* DATA EXTRACTS:
--- START ---

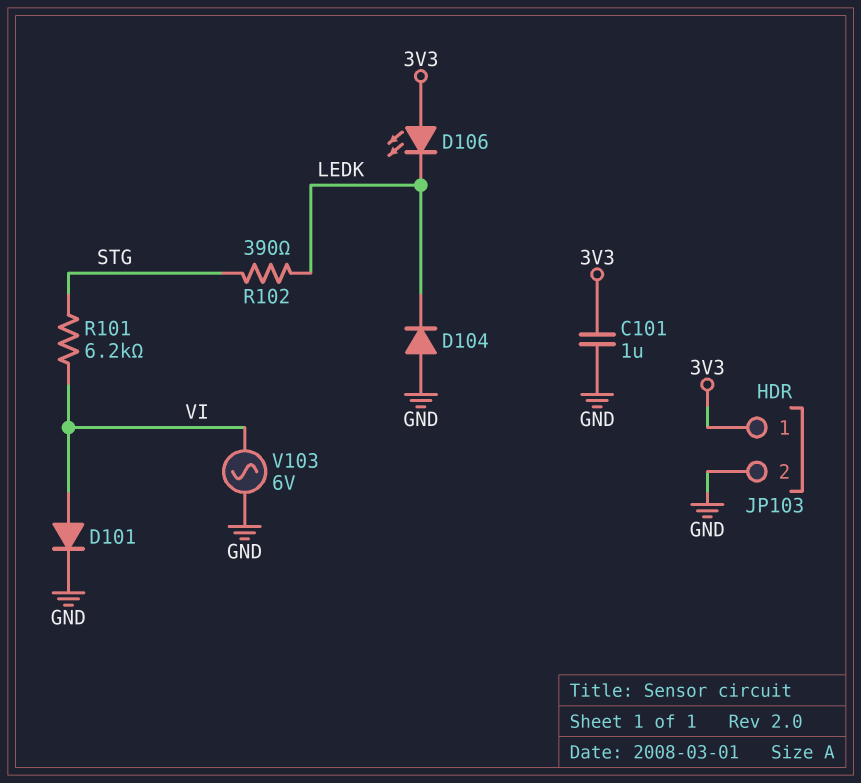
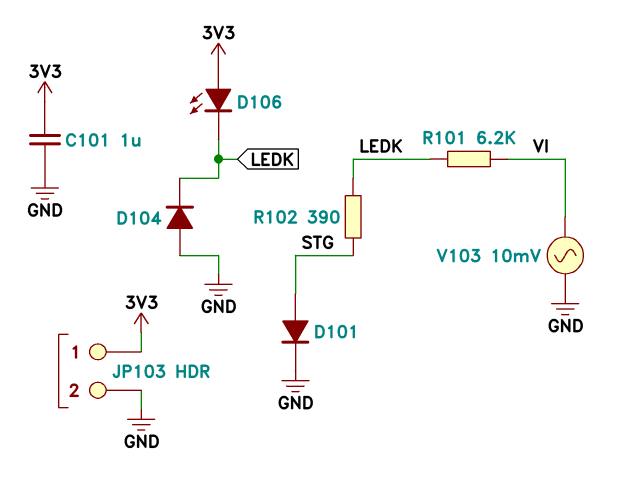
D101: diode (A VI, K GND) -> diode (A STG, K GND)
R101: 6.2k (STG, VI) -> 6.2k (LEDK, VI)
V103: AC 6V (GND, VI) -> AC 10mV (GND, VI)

--- END ---
--- START ---

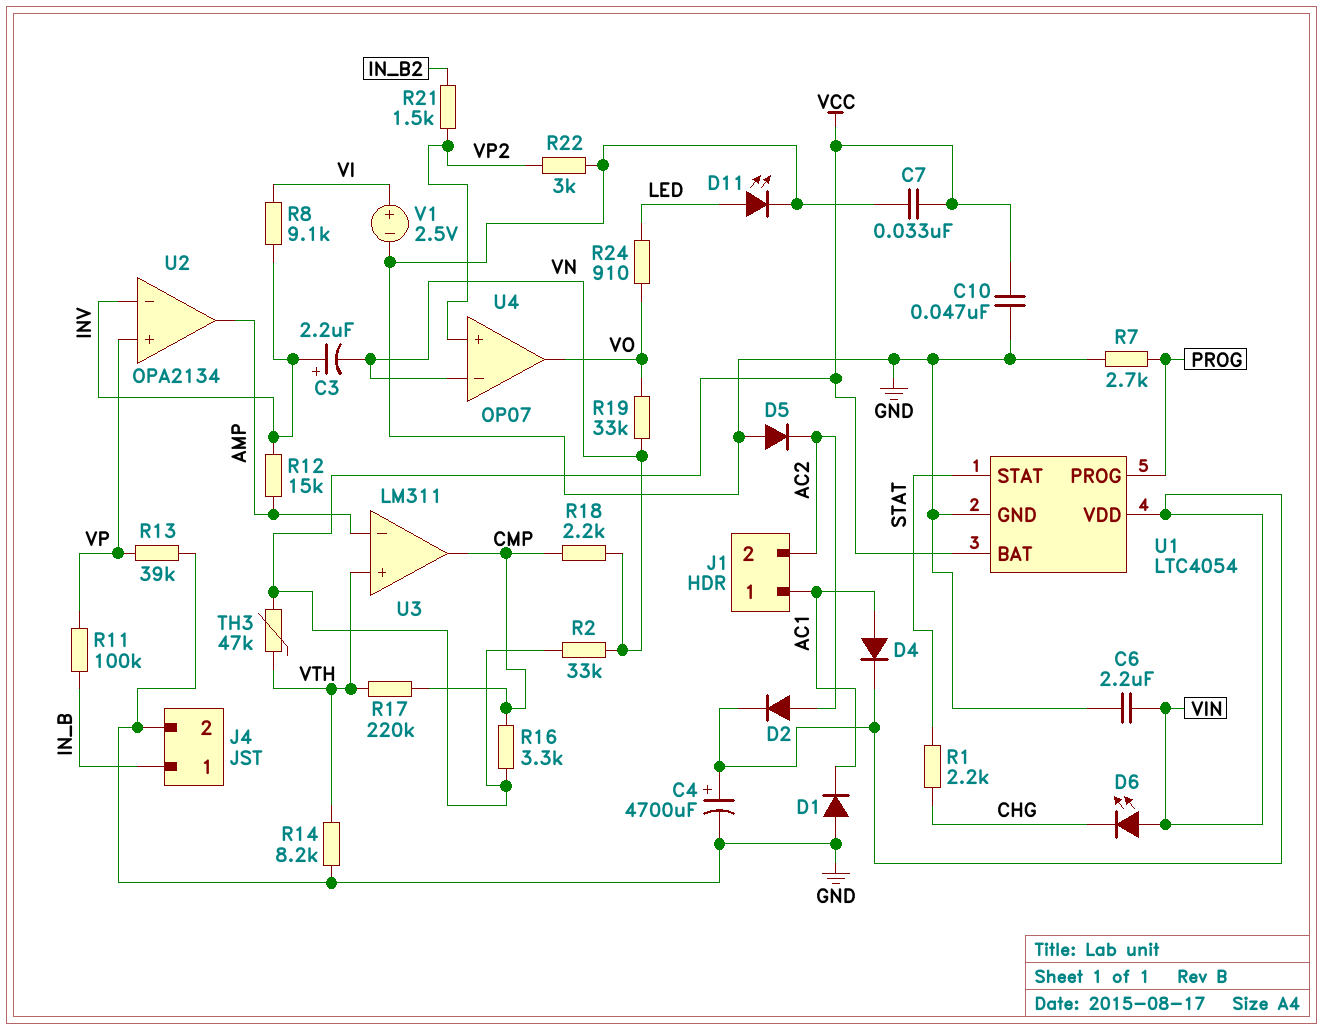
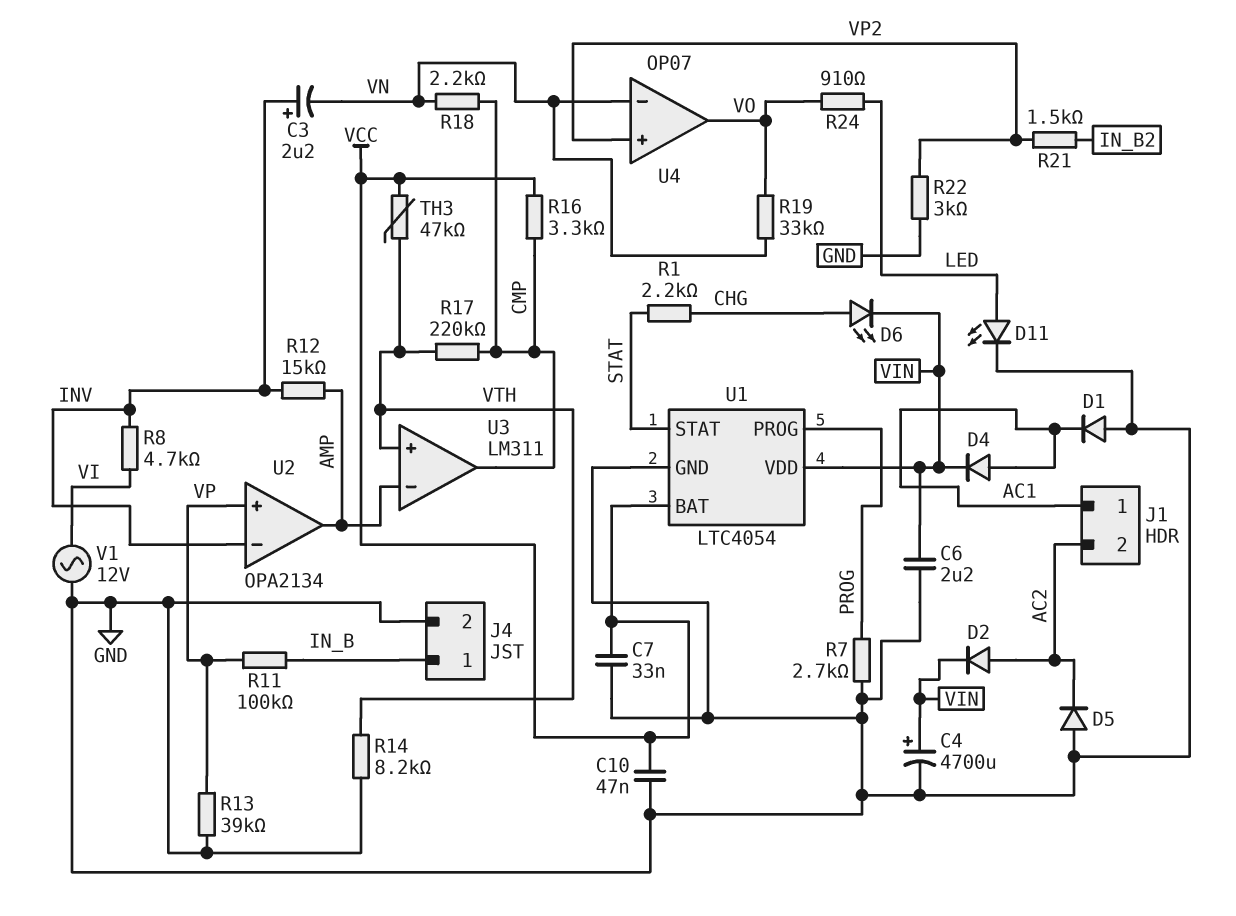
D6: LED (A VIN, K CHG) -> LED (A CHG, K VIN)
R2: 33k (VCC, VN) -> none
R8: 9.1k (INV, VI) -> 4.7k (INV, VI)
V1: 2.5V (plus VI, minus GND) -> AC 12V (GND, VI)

--- END ---
--- START ---

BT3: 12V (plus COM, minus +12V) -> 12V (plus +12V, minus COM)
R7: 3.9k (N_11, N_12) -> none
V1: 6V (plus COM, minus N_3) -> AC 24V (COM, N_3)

--- END ---

* WHAT TO DO: Give the exact lines, and only those, from the line containing "R7: 3.9k (N_11, N_12) -> none" through the line containing "V1: 6V (plus" in the entries above.

* SOLUTION FOR THIS EXERCISE:
R7: 3.9k (N_11, N_12) -> none
V1: 6V (plus COM, minus N_3) -> AC 24V (COM, N_3)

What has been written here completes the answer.